Required action =
A single number is the whole answer: the tally of lines in the data below that include the word "yellow".
Start of Information shown
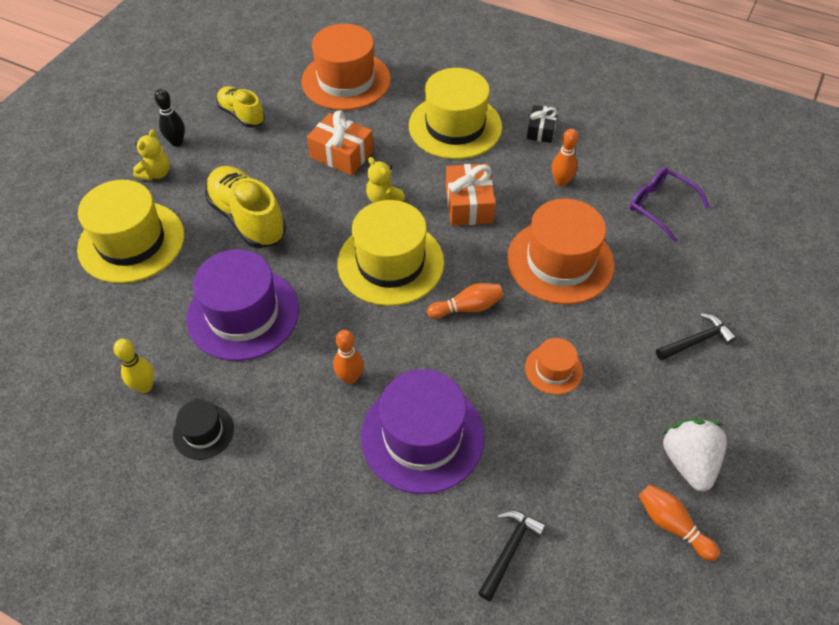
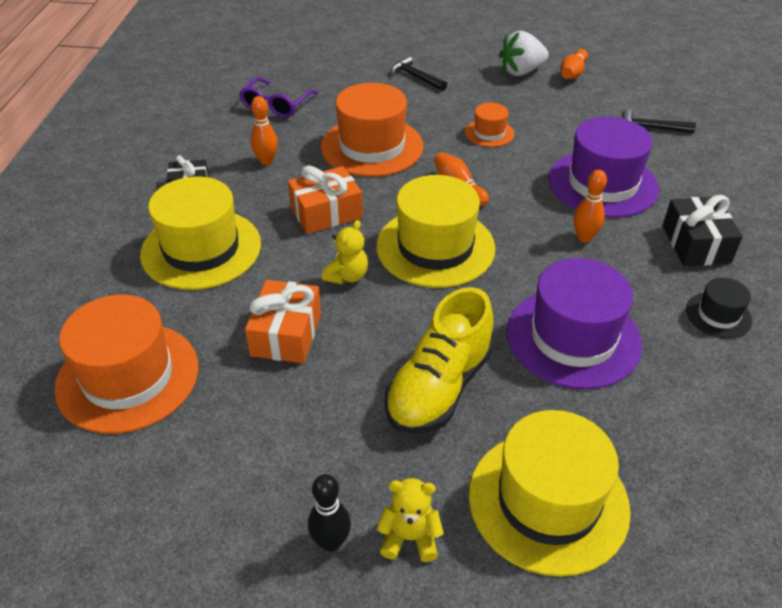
camera: 110 degrees left, 10 degrees down
(145, 386) = (717, 383): yellow bowling pin -> none
(242, 115) = (239, 478): yellow shoe -> none
(294, 470) = (696, 244): none -> black gift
End of Information shown
Reply =
2